Detected change data
■ ■ ■ ■ ■
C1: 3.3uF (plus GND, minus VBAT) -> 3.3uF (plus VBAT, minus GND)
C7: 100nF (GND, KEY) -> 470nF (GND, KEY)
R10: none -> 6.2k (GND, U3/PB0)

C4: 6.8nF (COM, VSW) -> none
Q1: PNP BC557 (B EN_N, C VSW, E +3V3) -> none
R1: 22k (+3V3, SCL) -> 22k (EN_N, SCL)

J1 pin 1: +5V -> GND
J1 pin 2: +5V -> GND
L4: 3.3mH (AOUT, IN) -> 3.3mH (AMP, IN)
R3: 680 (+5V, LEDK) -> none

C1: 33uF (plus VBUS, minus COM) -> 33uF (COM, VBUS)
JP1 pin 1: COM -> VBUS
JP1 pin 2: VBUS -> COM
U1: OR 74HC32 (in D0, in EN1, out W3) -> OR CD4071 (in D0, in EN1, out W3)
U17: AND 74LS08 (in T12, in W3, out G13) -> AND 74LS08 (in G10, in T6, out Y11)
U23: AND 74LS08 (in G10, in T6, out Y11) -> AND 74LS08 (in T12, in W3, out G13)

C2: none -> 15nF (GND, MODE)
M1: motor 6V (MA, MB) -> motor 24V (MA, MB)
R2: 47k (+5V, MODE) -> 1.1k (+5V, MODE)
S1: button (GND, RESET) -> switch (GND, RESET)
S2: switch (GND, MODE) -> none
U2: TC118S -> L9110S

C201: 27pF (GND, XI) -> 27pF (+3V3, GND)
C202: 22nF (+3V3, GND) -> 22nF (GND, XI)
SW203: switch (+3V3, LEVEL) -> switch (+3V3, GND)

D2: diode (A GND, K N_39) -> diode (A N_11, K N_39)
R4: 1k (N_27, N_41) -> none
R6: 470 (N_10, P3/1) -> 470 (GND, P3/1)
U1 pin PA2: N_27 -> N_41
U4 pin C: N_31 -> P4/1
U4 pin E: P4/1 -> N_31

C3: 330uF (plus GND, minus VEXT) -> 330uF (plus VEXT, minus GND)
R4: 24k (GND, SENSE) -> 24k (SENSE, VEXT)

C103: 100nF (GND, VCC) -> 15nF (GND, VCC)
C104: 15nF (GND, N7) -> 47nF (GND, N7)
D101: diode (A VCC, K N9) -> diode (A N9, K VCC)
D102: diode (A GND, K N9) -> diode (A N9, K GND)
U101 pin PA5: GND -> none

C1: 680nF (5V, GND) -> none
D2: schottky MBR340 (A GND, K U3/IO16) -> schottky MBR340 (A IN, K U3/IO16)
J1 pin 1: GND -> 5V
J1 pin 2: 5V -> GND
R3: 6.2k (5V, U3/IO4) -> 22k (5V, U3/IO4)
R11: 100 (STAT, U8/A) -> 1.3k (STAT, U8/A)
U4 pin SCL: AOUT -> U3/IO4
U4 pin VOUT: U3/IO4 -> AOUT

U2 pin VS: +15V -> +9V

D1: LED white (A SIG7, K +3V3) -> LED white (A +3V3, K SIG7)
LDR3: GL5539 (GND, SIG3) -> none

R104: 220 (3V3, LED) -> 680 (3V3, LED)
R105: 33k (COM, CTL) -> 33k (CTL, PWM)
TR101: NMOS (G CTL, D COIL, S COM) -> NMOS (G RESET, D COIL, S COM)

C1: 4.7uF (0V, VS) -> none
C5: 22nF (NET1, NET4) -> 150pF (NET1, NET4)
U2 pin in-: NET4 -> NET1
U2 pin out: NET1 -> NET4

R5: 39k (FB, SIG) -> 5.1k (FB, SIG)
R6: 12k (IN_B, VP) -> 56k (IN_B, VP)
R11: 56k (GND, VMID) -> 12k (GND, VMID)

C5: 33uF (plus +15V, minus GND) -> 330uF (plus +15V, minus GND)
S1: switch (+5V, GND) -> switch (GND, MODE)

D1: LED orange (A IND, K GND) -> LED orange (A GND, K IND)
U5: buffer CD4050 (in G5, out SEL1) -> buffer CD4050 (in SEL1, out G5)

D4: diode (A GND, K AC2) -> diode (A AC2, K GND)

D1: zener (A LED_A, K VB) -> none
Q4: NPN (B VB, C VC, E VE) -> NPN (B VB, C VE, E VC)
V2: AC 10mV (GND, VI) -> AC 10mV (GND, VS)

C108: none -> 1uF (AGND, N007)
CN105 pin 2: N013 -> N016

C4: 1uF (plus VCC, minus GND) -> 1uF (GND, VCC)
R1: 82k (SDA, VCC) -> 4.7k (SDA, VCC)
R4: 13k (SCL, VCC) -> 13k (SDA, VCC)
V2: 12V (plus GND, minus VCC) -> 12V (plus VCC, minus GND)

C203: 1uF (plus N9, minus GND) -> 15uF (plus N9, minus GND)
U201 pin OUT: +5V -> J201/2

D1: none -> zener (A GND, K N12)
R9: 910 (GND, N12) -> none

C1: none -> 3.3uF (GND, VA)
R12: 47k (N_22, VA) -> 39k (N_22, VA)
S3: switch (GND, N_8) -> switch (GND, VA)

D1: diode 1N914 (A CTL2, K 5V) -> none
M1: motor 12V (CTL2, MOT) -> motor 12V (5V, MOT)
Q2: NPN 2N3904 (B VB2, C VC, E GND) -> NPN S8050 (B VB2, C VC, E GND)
■ ■ ■ ■ ■
THE PROBLEM
Taking the records above, retype every line from the one with "D101: diode (A" down to the one with "R105: 33k (COM, CTL) -> 33k (CTL, PWM)", exactly and with nothing else.

YOUR RESPONSE
D101: diode (A VCC, K N9) -> diode (A N9, K VCC)
D102: diode (A GND, K N9) -> diode (A N9, K GND)
U101 pin PA5: GND -> none

C1: 680nF (5V, GND) -> none
D2: schottky MBR340 (A GND, K U3/IO16) -> schottky MBR340 (A IN, K U3/IO16)
J1 pin 1: GND -> 5V
J1 pin 2: 5V -> GND
R3: 6.2k (5V, U3/IO4) -> 22k (5V, U3/IO4)
R11: 100 (STAT, U8/A) -> 1.3k (STAT, U8/A)
U4 pin SCL: AOUT -> U3/IO4
U4 pin VOUT: U3/IO4 -> AOUT

U2 pin VS: +15V -> +9V

D1: LED white (A SIG7, K +3V3) -> LED white (A +3V3, K SIG7)
LDR3: GL5539 (GND, SIG3) -> none

R104: 220 (3V3, LED) -> 680 (3V3, LED)
R105: 33k (COM, CTL) -> 33k (CTL, PWM)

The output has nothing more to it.